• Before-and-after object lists
* * * * *

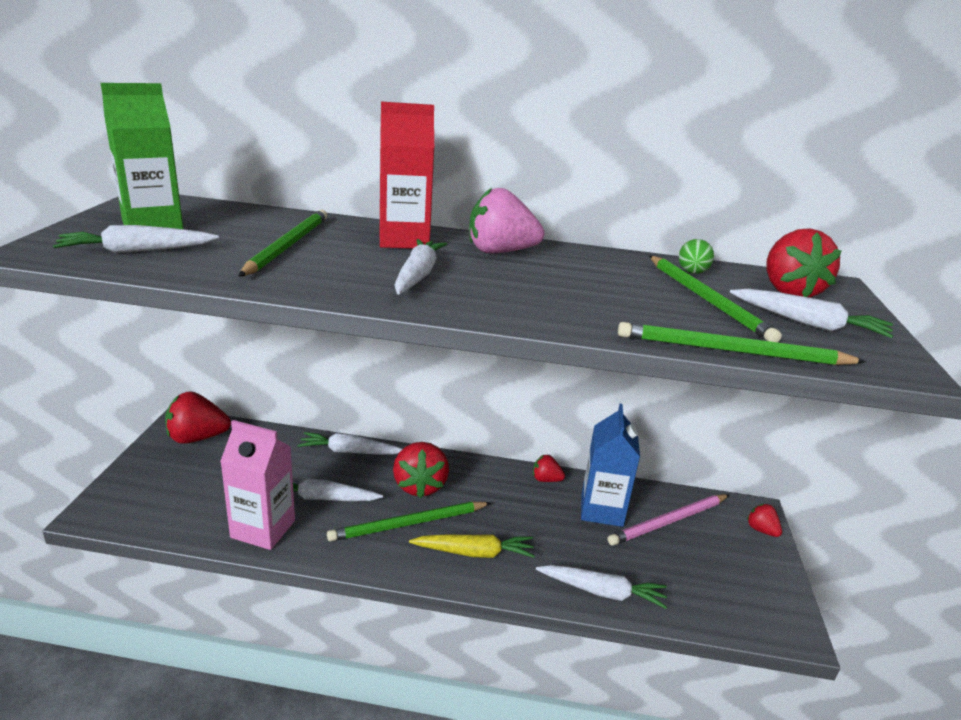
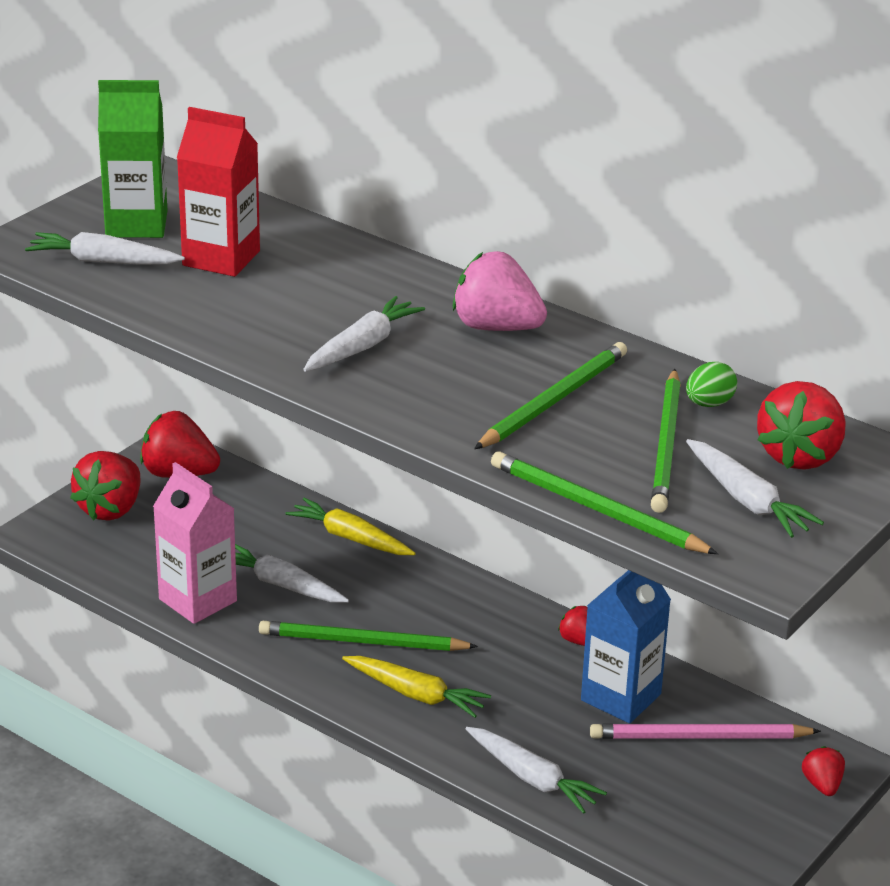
camera: 30 degrees right, 5 degrees up
green pencil [239,209,327,276] -> green pencil moved to [474,342,627,449]
white carrot [298,432,402,454] -> yellow carrot [286,498,416,555]
red carton [379,102,434,249] -> red carton moved to [177,107,260,277]
red strawberry [393,442,449,498] -> red strawberry moved to [70,451,140,521]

* * * * *

The span to give again runs from the line with "red carton [379,102,434,249]" through the last line of the records above; reproduce it exactly and nothing more.

red carton [379,102,434,249] -> red carton moved to [177,107,260,277]
red strawberry [393,442,449,498] -> red strawberry moved to [70,451,140,521]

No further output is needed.